Check every line below for the word "PROG" and show those that hold it.

DATA PROVIDED:
+ + + + +

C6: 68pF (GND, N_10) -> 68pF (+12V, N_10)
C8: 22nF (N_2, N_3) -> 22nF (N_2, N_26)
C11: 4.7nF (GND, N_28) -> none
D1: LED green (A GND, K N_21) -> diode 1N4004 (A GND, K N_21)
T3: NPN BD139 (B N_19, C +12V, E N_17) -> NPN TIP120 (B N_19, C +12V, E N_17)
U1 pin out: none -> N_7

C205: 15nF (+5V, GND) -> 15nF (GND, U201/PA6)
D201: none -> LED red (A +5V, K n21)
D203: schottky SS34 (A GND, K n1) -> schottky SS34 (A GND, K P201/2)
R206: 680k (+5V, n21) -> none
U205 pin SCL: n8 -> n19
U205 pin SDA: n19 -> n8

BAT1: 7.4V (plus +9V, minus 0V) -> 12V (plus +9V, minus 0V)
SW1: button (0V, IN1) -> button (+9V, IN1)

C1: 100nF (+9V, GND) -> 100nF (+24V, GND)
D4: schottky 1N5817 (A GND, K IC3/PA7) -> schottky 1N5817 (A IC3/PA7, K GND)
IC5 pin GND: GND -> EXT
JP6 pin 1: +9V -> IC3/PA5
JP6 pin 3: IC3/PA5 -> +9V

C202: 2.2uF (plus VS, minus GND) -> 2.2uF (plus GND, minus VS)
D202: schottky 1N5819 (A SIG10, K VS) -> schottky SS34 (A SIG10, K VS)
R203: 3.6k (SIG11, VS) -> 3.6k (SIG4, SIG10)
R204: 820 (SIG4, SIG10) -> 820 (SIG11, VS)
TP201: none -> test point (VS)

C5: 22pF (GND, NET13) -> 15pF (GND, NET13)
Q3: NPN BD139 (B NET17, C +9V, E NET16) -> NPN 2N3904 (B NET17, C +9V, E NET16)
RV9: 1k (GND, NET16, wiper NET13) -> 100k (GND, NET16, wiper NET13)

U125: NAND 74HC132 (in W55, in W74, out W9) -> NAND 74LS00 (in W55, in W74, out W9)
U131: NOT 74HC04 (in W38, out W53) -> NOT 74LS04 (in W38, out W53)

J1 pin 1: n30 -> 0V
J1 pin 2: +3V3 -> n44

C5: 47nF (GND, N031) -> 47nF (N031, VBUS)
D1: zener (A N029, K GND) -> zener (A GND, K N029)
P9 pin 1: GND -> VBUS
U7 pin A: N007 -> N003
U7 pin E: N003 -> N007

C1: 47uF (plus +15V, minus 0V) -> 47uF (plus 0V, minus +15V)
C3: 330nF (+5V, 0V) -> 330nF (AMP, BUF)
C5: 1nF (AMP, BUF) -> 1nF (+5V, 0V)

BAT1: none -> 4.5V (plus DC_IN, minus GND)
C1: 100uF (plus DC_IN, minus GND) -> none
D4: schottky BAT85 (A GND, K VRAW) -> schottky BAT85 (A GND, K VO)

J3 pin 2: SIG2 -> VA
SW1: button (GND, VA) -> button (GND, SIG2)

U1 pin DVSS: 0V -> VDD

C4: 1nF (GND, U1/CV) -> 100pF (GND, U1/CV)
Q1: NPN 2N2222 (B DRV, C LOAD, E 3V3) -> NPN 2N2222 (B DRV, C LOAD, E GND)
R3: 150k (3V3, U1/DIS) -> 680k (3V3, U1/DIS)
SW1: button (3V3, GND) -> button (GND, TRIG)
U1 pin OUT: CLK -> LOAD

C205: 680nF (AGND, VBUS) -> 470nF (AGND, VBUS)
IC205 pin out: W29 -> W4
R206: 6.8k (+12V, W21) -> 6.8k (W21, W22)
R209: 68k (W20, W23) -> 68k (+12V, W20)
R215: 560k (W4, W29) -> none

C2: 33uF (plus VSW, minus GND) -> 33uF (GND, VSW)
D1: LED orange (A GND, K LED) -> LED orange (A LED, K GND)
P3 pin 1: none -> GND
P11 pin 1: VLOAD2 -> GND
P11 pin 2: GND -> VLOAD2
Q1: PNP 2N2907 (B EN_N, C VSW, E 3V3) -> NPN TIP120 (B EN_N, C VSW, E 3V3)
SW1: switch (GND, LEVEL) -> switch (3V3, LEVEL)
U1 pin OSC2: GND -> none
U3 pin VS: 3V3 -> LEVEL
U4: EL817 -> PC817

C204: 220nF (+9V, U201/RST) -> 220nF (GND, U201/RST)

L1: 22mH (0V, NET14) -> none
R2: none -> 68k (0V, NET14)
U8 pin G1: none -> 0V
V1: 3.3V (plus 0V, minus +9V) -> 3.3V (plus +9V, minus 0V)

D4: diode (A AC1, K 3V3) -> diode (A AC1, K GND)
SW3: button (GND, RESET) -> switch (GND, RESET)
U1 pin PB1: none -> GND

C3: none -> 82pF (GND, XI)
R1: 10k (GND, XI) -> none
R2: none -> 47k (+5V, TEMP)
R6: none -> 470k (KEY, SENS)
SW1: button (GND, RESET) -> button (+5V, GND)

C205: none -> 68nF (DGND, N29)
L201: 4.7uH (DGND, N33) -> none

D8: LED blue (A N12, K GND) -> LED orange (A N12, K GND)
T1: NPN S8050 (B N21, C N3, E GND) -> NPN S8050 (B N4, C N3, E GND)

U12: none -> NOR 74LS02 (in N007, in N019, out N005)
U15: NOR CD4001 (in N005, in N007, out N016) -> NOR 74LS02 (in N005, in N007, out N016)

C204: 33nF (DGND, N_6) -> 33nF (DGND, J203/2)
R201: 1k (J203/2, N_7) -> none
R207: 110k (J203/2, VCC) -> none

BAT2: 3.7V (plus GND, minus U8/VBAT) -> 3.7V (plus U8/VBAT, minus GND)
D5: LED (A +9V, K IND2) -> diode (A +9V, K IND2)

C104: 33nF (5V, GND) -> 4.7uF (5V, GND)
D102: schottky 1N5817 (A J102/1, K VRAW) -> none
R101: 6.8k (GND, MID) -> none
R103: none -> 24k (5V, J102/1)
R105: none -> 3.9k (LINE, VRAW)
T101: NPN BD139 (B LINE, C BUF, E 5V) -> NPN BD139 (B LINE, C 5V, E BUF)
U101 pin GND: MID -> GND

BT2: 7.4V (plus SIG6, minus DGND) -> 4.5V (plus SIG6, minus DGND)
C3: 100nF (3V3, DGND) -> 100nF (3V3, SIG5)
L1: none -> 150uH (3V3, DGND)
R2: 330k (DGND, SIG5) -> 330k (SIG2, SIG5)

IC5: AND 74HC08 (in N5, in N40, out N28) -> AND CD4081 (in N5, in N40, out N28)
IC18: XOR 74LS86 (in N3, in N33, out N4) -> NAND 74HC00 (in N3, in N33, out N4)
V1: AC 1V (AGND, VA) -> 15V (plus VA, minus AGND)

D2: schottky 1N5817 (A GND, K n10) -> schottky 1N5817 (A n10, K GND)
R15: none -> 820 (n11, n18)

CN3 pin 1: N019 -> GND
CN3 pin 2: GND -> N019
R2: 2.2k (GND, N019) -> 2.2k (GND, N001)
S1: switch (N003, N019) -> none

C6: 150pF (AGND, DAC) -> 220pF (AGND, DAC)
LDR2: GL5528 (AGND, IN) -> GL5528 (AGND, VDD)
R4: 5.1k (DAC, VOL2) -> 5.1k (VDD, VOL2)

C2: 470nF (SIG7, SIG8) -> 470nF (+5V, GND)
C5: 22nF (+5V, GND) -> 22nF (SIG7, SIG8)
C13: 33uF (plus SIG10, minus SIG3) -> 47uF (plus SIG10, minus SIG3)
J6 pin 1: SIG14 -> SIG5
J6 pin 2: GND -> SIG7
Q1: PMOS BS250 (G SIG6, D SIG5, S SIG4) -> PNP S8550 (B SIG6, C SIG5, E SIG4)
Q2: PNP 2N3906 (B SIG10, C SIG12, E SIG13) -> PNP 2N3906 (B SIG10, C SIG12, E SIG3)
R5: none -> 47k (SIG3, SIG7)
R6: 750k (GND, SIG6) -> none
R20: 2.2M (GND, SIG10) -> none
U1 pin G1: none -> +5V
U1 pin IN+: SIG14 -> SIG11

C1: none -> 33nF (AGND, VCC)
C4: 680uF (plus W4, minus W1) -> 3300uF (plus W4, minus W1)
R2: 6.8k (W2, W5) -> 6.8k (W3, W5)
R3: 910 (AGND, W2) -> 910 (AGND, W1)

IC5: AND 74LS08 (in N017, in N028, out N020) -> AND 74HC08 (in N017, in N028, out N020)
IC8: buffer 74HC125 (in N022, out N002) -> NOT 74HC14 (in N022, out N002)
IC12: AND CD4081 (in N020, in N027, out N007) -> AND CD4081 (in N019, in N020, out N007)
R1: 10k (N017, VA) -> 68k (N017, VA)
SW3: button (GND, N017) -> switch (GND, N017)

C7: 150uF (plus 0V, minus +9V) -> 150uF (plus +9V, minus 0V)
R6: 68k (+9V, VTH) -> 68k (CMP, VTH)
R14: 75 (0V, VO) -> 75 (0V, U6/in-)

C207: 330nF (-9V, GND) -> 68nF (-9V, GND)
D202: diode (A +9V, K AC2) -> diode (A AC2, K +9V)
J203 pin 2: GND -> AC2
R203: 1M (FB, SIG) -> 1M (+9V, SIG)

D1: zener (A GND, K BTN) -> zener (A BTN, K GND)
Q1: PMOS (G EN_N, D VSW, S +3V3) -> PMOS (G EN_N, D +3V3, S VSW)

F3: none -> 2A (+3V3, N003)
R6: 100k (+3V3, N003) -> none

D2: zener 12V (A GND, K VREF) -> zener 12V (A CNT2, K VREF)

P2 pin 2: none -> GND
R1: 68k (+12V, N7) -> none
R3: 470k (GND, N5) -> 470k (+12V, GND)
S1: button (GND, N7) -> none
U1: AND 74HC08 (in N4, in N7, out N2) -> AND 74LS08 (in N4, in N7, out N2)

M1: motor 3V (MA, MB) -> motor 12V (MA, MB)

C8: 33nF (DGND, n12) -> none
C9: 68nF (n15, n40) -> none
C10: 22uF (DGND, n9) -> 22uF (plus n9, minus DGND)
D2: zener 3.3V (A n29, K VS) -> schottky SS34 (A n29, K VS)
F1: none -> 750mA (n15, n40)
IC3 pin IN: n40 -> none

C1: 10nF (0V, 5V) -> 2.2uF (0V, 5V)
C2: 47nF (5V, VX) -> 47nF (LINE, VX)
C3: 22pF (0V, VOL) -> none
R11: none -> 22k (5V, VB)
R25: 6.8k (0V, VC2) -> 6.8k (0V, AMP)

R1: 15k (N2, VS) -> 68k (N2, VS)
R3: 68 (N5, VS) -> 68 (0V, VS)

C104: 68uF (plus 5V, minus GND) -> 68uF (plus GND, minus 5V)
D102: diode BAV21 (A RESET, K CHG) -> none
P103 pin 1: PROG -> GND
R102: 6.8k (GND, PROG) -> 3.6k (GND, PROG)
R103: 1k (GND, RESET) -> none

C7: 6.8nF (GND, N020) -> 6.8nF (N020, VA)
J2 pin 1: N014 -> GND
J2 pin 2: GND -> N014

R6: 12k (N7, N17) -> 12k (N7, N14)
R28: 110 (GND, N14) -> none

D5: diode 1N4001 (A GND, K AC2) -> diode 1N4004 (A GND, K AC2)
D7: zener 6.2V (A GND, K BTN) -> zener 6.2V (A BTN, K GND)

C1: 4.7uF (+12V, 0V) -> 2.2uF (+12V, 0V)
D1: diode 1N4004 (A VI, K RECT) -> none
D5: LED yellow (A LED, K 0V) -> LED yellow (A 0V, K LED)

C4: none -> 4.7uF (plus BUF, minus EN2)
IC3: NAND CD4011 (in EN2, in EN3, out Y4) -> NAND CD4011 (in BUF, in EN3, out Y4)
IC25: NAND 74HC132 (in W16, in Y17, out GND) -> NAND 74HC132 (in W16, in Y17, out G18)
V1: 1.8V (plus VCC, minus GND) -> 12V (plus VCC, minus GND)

+ + + + +

WRITTEN ANSWER:
P103 pin 1: PROG -> GND
R102: 6.8k (GND, PROG) -> 3.6k (GND, PROG)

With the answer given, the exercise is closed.